[Opening Task inputs section]
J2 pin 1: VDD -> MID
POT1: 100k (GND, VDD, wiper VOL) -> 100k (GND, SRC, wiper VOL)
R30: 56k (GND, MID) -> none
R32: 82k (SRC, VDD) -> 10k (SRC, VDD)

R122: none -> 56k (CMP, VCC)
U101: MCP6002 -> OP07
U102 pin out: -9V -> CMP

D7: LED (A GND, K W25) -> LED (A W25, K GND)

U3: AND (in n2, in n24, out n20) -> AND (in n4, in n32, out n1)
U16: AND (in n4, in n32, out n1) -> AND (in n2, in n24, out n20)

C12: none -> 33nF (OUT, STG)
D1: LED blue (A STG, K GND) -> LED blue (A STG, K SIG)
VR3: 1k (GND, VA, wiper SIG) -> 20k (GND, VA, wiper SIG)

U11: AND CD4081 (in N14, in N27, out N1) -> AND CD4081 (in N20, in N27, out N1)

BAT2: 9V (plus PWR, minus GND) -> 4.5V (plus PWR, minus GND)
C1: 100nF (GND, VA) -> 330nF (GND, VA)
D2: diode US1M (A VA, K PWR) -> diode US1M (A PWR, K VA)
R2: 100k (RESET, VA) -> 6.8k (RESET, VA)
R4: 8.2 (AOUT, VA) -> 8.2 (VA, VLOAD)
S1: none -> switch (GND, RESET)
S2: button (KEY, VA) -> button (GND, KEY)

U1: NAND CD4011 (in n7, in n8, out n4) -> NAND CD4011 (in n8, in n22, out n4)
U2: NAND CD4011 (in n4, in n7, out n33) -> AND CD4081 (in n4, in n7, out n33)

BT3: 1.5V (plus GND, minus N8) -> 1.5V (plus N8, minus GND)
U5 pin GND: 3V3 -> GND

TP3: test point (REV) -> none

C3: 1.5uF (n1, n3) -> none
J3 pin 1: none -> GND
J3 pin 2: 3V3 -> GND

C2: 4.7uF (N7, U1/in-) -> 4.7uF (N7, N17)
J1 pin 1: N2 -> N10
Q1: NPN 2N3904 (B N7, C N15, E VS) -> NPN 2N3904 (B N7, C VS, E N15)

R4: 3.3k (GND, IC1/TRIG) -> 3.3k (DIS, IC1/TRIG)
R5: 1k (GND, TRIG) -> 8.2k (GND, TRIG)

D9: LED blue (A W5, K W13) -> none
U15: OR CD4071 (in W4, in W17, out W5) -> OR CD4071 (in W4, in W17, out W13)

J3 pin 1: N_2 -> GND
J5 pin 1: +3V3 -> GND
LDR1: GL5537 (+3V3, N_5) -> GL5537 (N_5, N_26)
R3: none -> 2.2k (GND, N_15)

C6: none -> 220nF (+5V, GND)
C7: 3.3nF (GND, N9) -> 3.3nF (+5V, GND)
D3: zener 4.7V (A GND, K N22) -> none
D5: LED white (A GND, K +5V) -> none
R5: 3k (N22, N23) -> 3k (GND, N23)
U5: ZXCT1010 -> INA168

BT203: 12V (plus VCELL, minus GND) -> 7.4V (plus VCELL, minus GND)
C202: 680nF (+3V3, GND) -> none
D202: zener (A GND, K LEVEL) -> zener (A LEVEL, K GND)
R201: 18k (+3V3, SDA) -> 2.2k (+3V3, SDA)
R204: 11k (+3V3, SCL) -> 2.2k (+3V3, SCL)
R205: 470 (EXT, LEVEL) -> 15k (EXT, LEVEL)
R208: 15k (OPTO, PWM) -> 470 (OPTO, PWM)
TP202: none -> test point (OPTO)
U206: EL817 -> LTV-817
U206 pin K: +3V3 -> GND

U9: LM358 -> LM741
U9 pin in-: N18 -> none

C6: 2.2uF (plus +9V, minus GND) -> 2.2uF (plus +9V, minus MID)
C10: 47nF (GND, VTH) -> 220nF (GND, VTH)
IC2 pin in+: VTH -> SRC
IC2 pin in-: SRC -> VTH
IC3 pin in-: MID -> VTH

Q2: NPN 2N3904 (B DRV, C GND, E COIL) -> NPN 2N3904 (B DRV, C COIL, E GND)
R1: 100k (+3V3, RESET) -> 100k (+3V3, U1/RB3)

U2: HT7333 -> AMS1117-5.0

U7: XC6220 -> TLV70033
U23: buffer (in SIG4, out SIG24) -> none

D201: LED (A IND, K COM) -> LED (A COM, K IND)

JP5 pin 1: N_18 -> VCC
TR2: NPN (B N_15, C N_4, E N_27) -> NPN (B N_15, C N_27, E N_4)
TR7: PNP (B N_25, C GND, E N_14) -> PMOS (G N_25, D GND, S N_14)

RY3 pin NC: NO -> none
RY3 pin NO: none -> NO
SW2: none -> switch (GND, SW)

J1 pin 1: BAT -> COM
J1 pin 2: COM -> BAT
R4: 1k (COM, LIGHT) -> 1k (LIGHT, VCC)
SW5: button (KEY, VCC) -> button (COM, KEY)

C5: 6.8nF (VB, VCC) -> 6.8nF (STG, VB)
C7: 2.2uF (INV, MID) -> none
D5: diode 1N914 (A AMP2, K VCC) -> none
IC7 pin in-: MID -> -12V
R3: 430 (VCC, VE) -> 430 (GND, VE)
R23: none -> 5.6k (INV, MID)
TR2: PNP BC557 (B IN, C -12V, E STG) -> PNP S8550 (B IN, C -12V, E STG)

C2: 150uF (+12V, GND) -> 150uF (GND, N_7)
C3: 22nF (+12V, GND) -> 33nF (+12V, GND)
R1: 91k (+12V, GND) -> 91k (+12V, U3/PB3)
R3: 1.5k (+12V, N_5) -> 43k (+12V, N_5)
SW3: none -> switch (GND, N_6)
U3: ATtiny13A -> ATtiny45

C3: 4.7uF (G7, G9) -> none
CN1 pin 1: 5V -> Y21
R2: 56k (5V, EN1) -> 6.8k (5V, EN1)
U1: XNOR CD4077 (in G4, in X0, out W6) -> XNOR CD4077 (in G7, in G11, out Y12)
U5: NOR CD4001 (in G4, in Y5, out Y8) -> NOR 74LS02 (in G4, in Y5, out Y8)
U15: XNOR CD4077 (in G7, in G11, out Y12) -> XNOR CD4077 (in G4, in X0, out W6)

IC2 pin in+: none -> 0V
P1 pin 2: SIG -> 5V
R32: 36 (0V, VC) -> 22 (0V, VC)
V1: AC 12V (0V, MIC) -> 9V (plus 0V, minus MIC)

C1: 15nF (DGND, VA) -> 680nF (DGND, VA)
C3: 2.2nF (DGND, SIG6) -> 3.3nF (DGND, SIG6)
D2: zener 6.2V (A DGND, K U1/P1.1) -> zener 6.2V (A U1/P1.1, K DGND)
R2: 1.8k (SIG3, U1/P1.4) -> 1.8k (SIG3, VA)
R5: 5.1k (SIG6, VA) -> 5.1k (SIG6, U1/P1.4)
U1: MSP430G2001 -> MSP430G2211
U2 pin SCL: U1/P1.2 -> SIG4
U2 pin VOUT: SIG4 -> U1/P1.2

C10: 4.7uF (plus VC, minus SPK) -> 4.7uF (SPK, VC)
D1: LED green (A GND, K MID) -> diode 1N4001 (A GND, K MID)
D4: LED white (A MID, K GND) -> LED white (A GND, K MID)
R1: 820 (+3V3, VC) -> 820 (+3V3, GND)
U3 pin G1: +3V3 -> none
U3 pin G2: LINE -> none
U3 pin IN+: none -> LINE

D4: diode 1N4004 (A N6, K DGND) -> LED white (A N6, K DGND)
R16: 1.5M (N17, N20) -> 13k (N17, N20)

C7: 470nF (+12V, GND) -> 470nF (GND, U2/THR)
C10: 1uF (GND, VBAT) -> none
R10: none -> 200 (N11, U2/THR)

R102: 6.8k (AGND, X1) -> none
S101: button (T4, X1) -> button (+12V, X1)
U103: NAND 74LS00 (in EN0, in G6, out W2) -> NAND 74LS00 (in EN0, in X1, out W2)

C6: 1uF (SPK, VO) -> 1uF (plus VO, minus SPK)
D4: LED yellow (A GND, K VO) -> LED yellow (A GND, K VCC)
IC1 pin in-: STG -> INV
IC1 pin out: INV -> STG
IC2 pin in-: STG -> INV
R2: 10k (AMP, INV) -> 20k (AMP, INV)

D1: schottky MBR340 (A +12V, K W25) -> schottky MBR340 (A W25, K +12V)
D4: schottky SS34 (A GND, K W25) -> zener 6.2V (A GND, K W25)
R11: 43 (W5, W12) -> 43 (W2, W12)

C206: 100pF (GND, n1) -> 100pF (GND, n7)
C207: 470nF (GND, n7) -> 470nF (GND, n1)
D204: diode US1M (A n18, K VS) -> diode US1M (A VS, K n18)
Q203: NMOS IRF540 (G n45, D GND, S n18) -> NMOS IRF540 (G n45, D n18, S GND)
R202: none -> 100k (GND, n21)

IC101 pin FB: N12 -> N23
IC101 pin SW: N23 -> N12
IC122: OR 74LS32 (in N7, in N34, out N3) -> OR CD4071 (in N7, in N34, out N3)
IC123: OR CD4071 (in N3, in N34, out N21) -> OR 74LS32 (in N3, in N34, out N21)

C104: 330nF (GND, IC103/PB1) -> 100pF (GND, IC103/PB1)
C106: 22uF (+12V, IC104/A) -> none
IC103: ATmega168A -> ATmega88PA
[Closing Task inputs section]
Your instructions: Copy from the line with "C3: 2.2nF (DGND, SIG6) -> 3.3nF (DGND, SIG6)" to the final line of the records, inclusive, and add nothing else.

Reply to the task:
C3: 2.2nF (DGND, SIG6) -> 3.3nF (DGND, SIG6)
D2: zener 6.2V (A DGND, K U1/P1.1) -> zener 6.2V (A U1/P1.1, K DGND)
R2: 1.8k (SIG3, U1/P1.4) -> 1.8k (SIG3, VA)
R5: 5.1k (SIG6, VA) -> 5.1k (SIG6, U1/P1.4)
U1: MSP430G2001 -> MSP430G2211
U2 pin SCL: U1/P1.2 -> SIG4
U2 pin VOUT: SIG4 -> U1/P1.2

C10: 4.7uF (plus VC, minus SPK) -> 4.7uF (SPK, VC)
D1: LED green (A GND, K MID) -> diode 1N4001 (A GND, K MID)
D4: LED white (A MID, K GND) -> LED white (A GND, K MID)
R1: 820 (+3V3, VC) -> 820 (+3V3, GND)
U3 pin G1: +3V3 -> none
U3 pin G2: LINE -> none
U3 pin IN+: none -> LINE

D4: diode 1N4004 (A N6, K DGND) -> LED white (A N6, K DGND)
R16: 1.5M (N17, N20) -> 13k (N17, N20)

C7: 470nF (+12V, GND) -> 470nF (GND, U2/THR)
C10: 1uF (GND, VBAT) -> none
R10: none -> 200 (N11, U2/THR)

R102: 6.8k (AGND, X1) -> none
S101: button (T4, X1) -> button (+12V, X1)
U103: NAND 74LS00 (in EN0, in G6, out W2) -> NAND 74LS00 (in EN0, in X1, out W2)

C6: 1uF (SPK, VO) -> 1uF (plus VO, minus SPK)
D4: LED yellow (A GND, K VO) -> LED yellow (A GND, K VCC)
IC1 pin in-: STG -> INV
IC1 pin out: INV -> STG
IC2 pin in-: STG -> INV
R2: 10k (AMP, INV) -> 20k (AMP, INV)

D1: schottky MBR340 (A +12V, K W25) -> schottky MBR340 (A W25, K +12V)
D4: schottky SS34 (A GND, K W25) -> zener 6.2V (A GND, K W25)
R11: 43 (W5, W12) -> 43 (W2, W12)

C206: 100pF (GND, n1) -> 100pF (GND, n7)
C207: 470nF (GND, n7) -> 470nF (GND, n1)
D204: diode US1M (A n18, K VS) -> diode US1M (A VS, K n18)
Q203: NMOS IRF540 (G n45, D GND, S n18) -> NMOS IRF540 (G n45, D n18, S GND)
R202: none -> 100k (GND, n21)

IC101 pin FB: N12 -> N23
IC101 pin SW: N23 -> N12
IC122: OR 74LS32 (in N7, in N34, out N3) -> OR CD4071 (in N7, in N34, out N3)
IC123: OR CD4071 (in N3, in N34, out N21) -> OR 74LS32 (in N3, in N34, out N21)

C104: 330nF (GND, IC103/PB1) -> 100pF (GND, IC103/PB1)
C106: 22uF (+12V, IC104/A) -> none
IC103: ATmega168A -> ATmega88PA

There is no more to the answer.